WHAT THIS TASK INVOLVES
Count how many lines in the entries below hold the string "minus", and respond with that number only.

(Records drawn from a dataset)
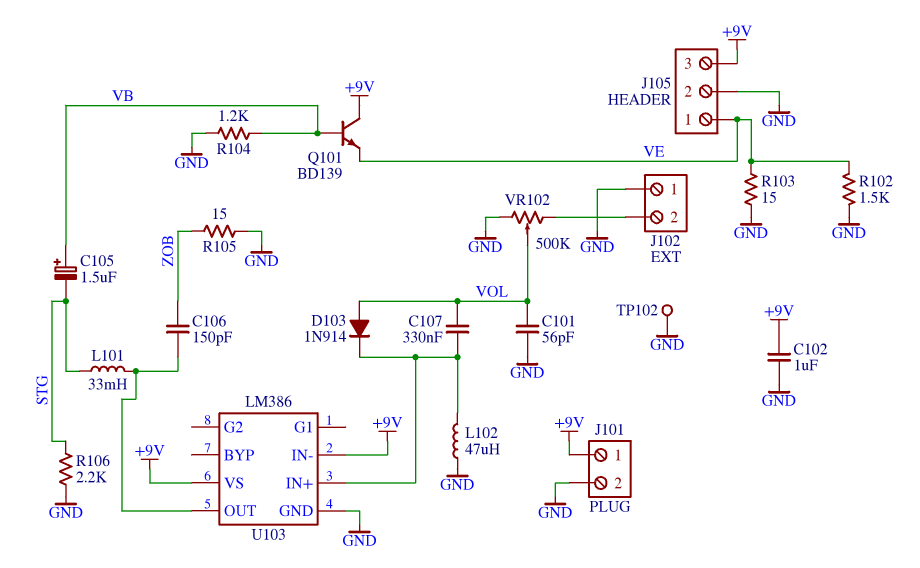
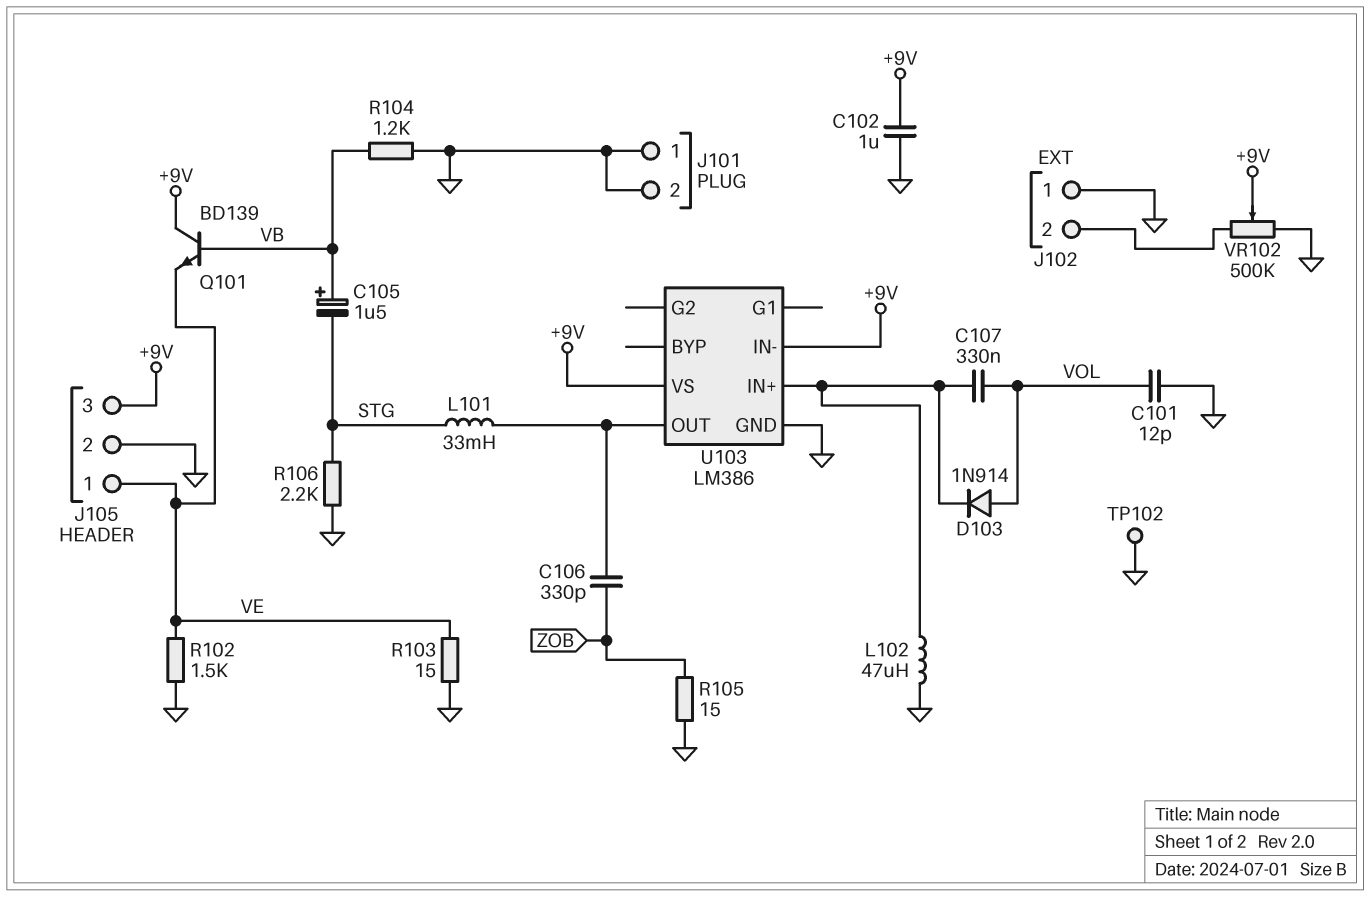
C101: 56pF (GND, VOL) -> 12pF (GND, VOL)
C106: 150pF (U103/OUT, ZOB) -> 330pF (U103/OUT, ZOB)
J101 pin 1: +9V -> GND
VR102: 500k (GND, J102/2, wiper VOL) -> 500k (GND, J102/2, wiper +9V)

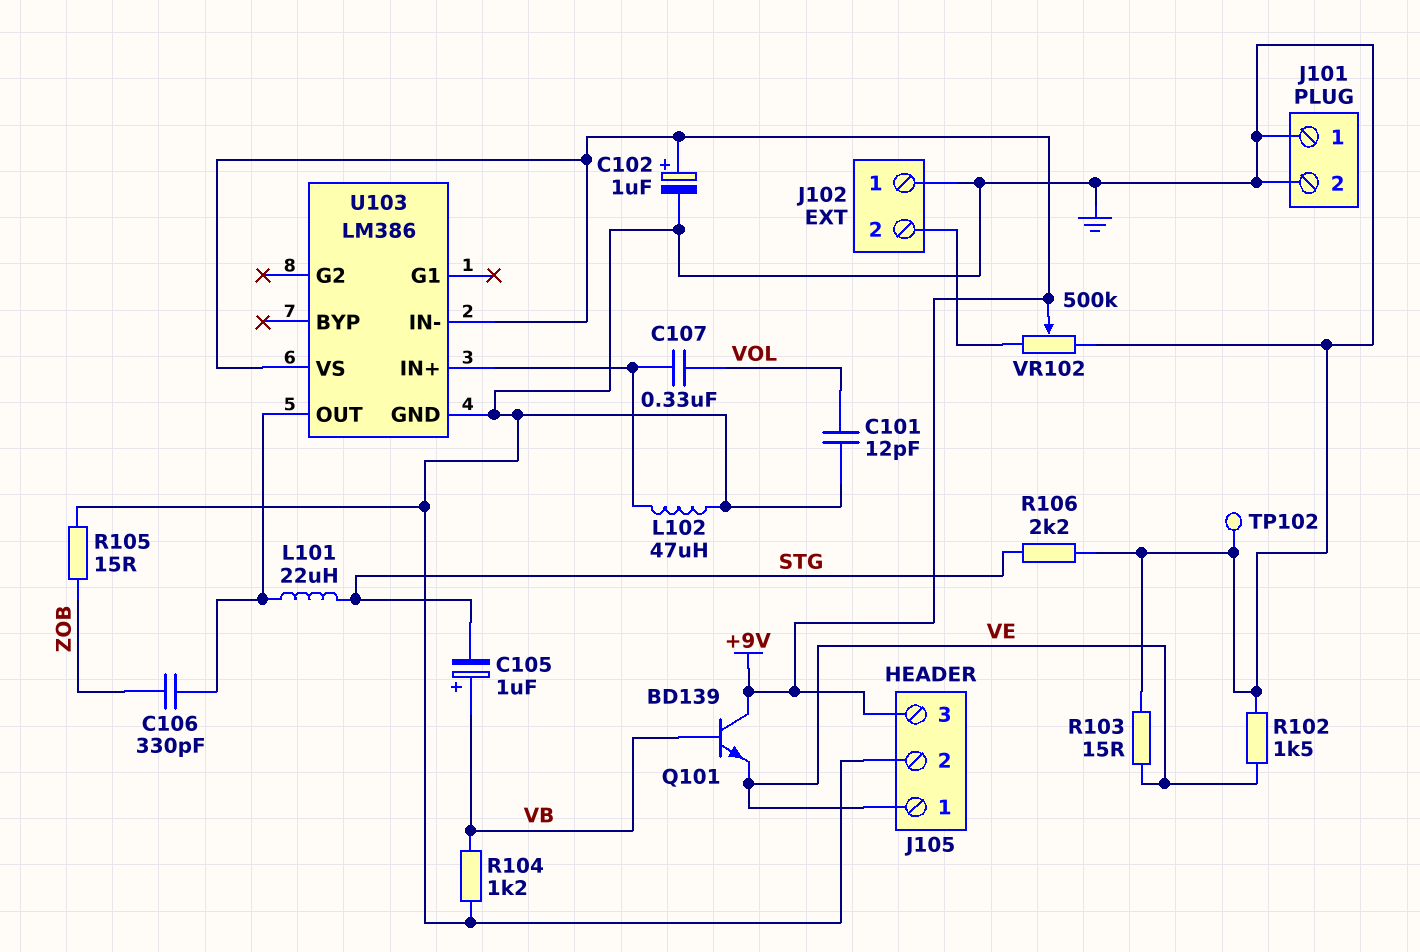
C102: 1uF (+9V, GND) -> 1uF (plus +9V, minus GND)
C105: 1.5uF (plus VB, minus STG) -> 1uF (plus VB, minus STG)
D103: diode 1N914 (A VOL, K U103/IN+) -> none
L101: 33mH (STG, U103/OUT) -> 22uH (STG, U103/OUT)

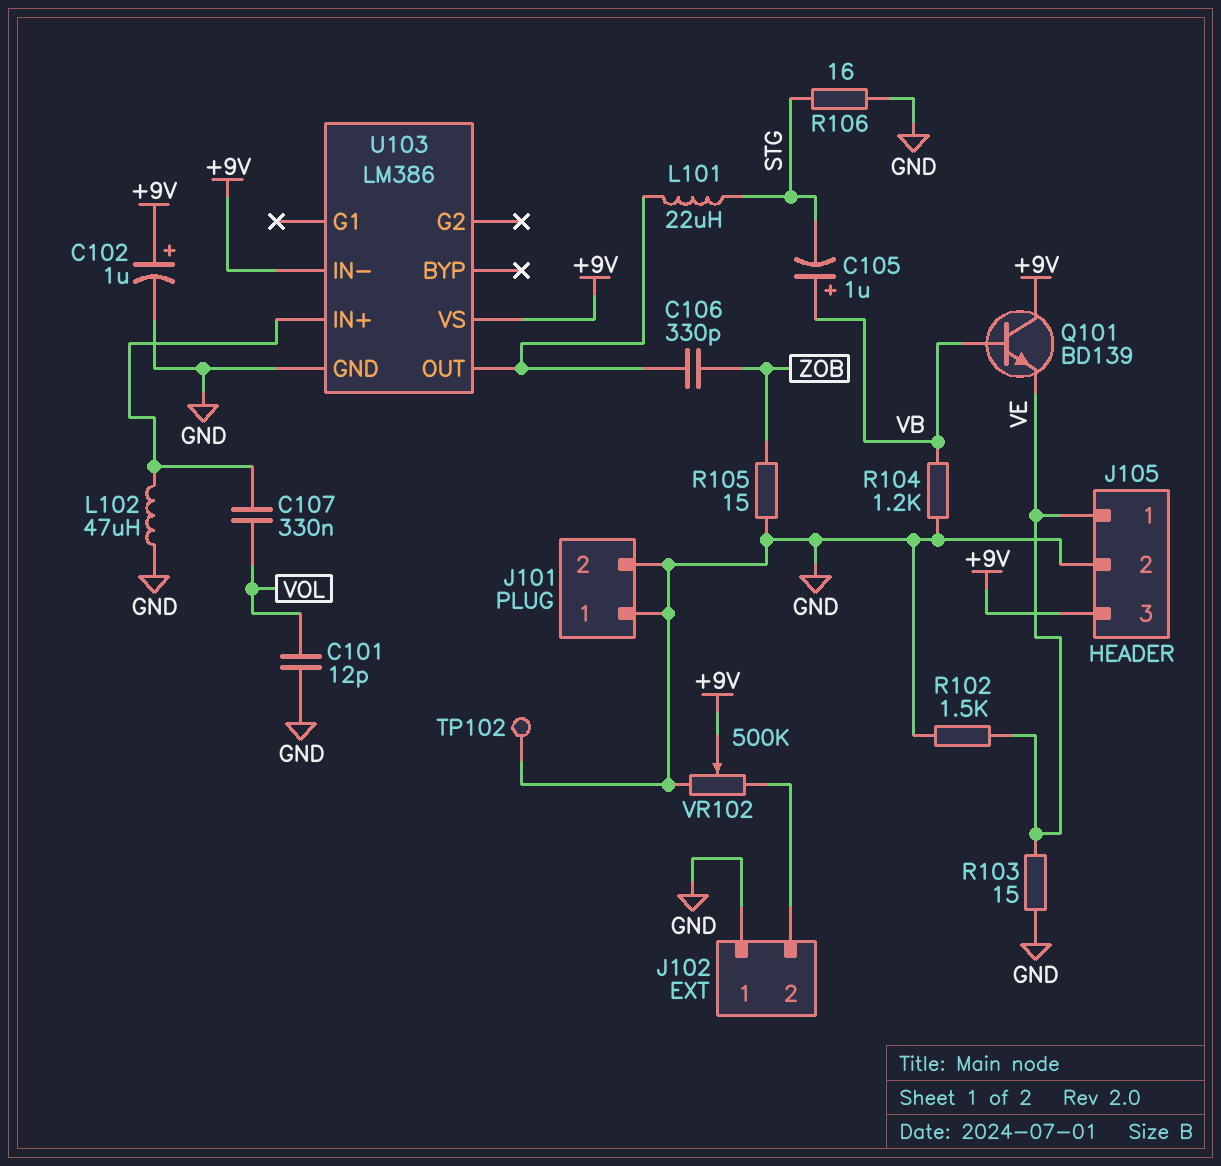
R106: 2.2k (GND, STG) -> 16 (GND, STG)

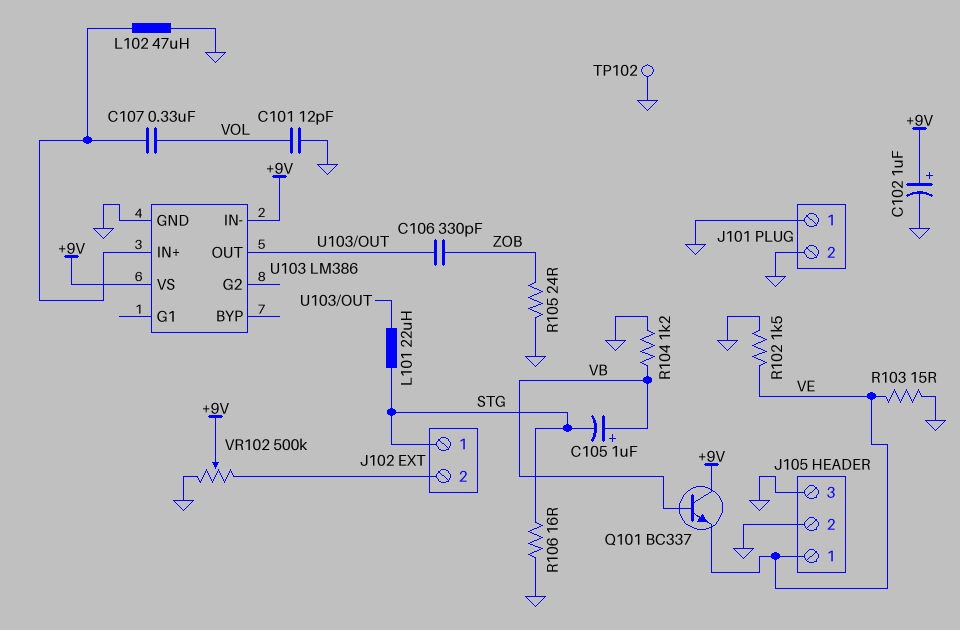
J102 pin 1: GND -> STG
J105 pin 3: +9V -> GND
Q101: NPN BD139 (B VB, C +9V, E VE) -> NPN BC337 (B VB, C +9V, E VE)
R105: 15 (GND, ZOB) -> 24 (GND, ZOB)

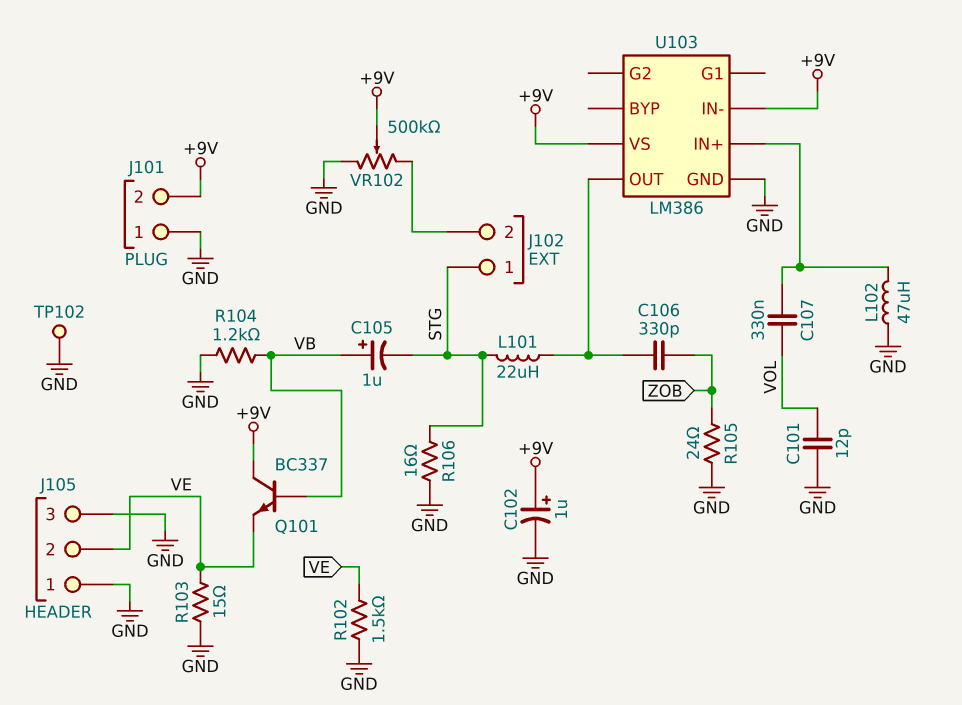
J101 pin 2: GND -> +9V
J105 pin 1: VE -> GND
J105 pin 2: GND -> VE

EXERCISE RESPONSE
2